____ Data for the task
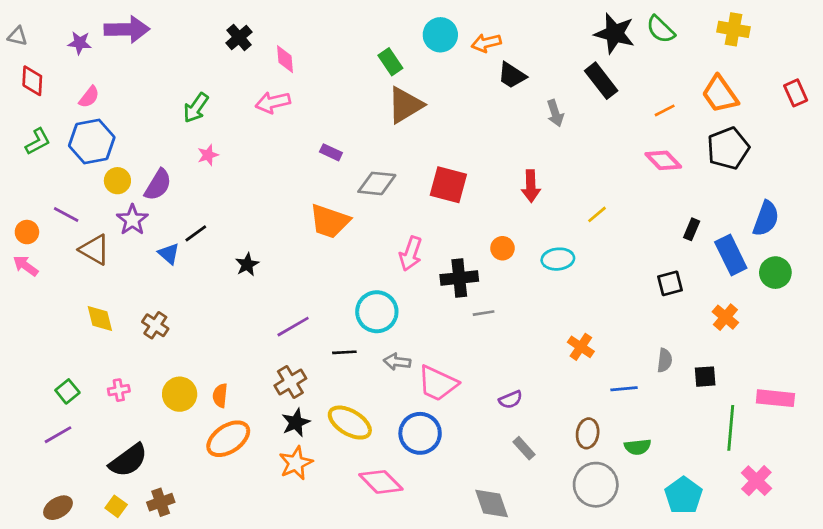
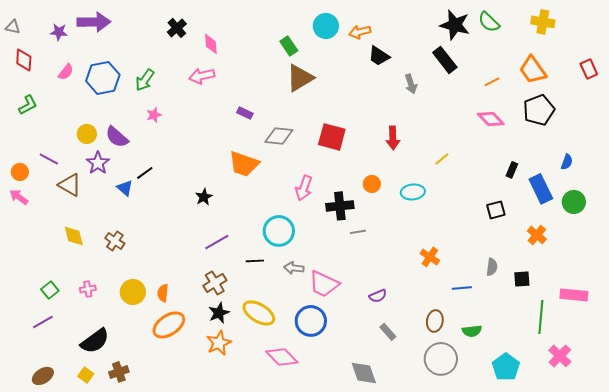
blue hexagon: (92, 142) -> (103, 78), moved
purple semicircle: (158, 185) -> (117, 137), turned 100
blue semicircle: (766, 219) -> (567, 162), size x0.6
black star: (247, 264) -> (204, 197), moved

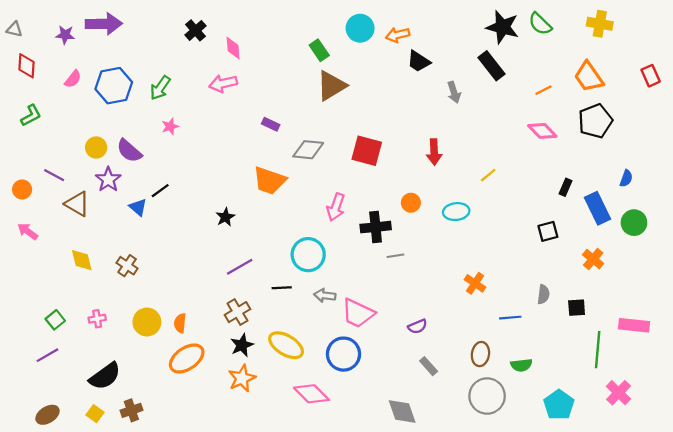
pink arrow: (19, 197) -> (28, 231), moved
________
Action item:
Gather and copy every line of the data in which the string "semicircle" is found.

Output for this task:
purple semicircle: (158, 185) -> (117, 137), turned 100
blue semicircle: (766, 219) -> (567, 162), size x0.6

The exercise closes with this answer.